▶ **Data under study**:
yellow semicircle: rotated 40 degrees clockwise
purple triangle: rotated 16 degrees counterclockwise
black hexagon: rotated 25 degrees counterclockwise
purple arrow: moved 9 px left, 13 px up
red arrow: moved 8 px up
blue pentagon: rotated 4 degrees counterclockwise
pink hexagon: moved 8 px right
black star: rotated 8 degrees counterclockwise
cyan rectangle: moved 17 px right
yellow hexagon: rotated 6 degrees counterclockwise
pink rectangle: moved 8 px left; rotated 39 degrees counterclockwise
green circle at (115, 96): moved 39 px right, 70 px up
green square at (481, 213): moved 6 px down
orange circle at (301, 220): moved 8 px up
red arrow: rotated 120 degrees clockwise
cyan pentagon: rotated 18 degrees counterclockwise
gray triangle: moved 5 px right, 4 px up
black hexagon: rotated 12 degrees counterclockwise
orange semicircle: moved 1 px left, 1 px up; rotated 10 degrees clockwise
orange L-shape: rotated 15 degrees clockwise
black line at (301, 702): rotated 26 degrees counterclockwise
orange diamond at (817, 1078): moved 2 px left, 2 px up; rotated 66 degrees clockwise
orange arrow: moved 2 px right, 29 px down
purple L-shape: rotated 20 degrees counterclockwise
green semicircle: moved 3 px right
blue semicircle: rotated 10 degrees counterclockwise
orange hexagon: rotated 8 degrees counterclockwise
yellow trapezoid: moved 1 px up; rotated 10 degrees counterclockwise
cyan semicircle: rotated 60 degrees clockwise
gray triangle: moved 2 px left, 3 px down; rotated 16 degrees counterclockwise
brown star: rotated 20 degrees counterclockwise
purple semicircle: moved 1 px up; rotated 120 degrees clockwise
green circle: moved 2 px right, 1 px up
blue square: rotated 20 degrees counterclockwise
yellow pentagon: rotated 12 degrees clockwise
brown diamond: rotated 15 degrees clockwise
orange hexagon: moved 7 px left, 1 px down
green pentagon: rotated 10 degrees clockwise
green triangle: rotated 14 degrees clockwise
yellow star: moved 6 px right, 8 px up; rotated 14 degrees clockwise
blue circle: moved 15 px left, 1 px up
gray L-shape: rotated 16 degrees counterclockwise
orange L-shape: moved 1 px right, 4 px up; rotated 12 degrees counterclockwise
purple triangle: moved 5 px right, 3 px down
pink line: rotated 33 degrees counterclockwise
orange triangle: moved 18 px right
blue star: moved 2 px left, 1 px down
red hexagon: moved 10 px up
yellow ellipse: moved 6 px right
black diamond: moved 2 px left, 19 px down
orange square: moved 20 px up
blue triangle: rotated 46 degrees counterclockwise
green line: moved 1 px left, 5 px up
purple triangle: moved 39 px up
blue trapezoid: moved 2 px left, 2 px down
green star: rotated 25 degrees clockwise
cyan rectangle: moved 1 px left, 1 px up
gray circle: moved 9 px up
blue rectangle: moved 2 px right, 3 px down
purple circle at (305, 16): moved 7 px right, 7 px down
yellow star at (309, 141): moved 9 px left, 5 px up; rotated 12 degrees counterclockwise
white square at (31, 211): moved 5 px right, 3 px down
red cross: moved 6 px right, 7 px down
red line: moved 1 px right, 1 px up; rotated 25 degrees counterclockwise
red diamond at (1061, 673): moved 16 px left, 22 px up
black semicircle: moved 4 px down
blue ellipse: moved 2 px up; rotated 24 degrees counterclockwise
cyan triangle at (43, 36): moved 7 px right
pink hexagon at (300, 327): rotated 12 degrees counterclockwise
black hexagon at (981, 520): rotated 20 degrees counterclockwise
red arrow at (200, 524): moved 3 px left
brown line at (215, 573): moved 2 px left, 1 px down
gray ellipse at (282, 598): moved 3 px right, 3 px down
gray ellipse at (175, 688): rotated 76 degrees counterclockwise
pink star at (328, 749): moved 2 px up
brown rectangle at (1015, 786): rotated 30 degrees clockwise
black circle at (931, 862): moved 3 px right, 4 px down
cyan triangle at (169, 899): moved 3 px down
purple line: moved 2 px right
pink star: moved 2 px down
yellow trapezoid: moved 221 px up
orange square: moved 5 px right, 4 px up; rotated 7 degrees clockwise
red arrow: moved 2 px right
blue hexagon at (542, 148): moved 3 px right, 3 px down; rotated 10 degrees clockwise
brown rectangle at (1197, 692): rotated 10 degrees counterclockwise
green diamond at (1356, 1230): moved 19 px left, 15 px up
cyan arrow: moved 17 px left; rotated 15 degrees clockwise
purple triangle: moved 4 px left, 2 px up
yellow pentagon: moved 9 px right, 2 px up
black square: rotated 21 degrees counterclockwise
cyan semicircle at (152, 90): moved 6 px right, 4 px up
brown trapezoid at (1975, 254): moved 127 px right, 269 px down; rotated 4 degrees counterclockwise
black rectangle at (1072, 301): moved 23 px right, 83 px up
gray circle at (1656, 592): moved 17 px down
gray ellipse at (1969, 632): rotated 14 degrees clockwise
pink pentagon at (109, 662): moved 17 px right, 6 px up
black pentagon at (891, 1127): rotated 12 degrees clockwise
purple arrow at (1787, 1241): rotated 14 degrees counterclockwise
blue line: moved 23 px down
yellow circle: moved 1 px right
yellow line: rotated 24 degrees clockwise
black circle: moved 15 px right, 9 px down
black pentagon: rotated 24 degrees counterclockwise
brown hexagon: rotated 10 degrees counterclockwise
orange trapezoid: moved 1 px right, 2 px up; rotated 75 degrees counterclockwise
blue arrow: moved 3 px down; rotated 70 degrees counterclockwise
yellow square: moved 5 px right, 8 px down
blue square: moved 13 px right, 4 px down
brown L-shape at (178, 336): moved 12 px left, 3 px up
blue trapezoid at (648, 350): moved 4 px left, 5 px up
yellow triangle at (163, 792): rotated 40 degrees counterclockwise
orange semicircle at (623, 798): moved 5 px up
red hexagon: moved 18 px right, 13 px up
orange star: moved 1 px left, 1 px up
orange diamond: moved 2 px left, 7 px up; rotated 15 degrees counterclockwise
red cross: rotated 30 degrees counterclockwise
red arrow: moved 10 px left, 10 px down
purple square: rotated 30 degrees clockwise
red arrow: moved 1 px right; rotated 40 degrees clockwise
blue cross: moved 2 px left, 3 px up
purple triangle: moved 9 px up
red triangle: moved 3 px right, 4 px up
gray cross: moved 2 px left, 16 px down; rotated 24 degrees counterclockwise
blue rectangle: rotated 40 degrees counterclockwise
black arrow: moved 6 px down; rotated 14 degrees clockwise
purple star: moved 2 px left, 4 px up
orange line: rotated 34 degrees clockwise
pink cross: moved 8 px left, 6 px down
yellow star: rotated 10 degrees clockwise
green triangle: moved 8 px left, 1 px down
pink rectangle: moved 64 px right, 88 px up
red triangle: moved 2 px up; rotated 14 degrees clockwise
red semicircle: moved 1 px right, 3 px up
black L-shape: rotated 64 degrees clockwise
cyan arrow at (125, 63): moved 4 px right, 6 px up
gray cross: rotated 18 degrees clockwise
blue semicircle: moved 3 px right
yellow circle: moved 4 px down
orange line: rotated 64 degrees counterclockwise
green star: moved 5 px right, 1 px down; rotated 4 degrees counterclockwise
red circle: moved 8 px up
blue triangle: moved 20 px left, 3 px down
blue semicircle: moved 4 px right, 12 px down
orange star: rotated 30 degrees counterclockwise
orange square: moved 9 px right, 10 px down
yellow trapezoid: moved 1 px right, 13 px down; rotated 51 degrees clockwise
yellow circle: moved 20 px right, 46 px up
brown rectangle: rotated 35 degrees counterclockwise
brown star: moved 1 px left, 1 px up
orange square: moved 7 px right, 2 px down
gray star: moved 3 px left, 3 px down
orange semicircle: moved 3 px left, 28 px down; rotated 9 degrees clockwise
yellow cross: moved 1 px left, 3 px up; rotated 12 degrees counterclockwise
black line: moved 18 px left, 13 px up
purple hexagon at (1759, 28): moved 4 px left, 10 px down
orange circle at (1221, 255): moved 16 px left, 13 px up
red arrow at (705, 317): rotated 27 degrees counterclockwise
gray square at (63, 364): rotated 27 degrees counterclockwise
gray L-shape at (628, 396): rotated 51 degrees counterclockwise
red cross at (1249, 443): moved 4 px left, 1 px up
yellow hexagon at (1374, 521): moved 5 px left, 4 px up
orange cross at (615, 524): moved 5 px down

▶ **Exercise description**: Using the records above, restate word for word the lines from the one with "orange L-shape: moved" through the one with "cyan arrow: moved", both included.

▶ **Output**:
orange L-shape: moved 1 px right, 4 px up; rotated 12 degrees counterclockwise
purple triangle: moved 5 px right, 3 px down
pink line: rotated 33 degrees counterclockwise
orange triangle: moved 18 px right
blue star: moved 2 px left, 1 px down
red hexagon: moved 10 px up
yellow ellipse: moved 6 px right
black diamond: moved 2 px left, 19 px down
orange square: moved 20 px up
blue triangle: rotated 46 degrees counterclockwise
green line: moved 1 px left, 5 px up
purple triangle: moved 39 px up
blue trapezoid: moved 2 px left, 2 px down
green star: rotated 25 degrees clockwise
cyan rectangle: moved 1 px left, 1 px up
gray circle: moved 9 px up
blue rectangle: moved 2 px right, 3 px down
purple circle at (305, 16): moved 7 px right, 7 px down
yellow star at (309, 141): moved 9 px left, 5 px up; rotated 12 degrees counterclockwise
white square at (31, 211): moved 5 px right, 3 px down
red cross: moved 6 px right, 7 px down
red line: moved 1 px right, 1 px up; rotated 25 degrees counterclockwise
red diamond at (1061, 673): moved 16 px left, 22 px up
black semicircle: moved 4 px down
blue ellipse: moved 2 px up; rotated 24 degrees counterclockwise
cyan triangle at (43, 36): moved 7 px right
pink hexagon at (300, 327): rotated 12 degrees counterclockwise
black hexagon at (981, 520): rotated 20 degrees counterclockwise
red arrow at (200, 524): moved 3 px left
brown line at (215, 573): moved 2 px left, 1 px down
gray ellipse at (282, 598): moved 3 px right, 3 px down
gray ellipse at (175, 688): rotated 76 degrees counterclockwise
pink star at (328, 749): moved 2 px up
brown rectangle at (1015, 786): rotated 30 degrees clockwise
black circle at (931, 862): moved 3 px right, 4 px down
cyan triangle at (169, 899): moved 3 px down
purple line: moved 2 px right
pink star: moved 2 px down
yellow trapezoid: moved 221 px up
orange square: moved 5 px right, 4 px up; rotated 7 degrees clockwise
red arrow: moved 2 px right
blue hexagon at (542, 148): moved 3 px right, 3 px down; rotated 10 degrees clockwise
brown rectangle at (1197, 692): rotated 10 degrees counterclockwise
green diamond at (1356, 1230): moved 19 px left, 15 px up
cyan arrow: moved 17 px left; rotated 15 degrees clockwise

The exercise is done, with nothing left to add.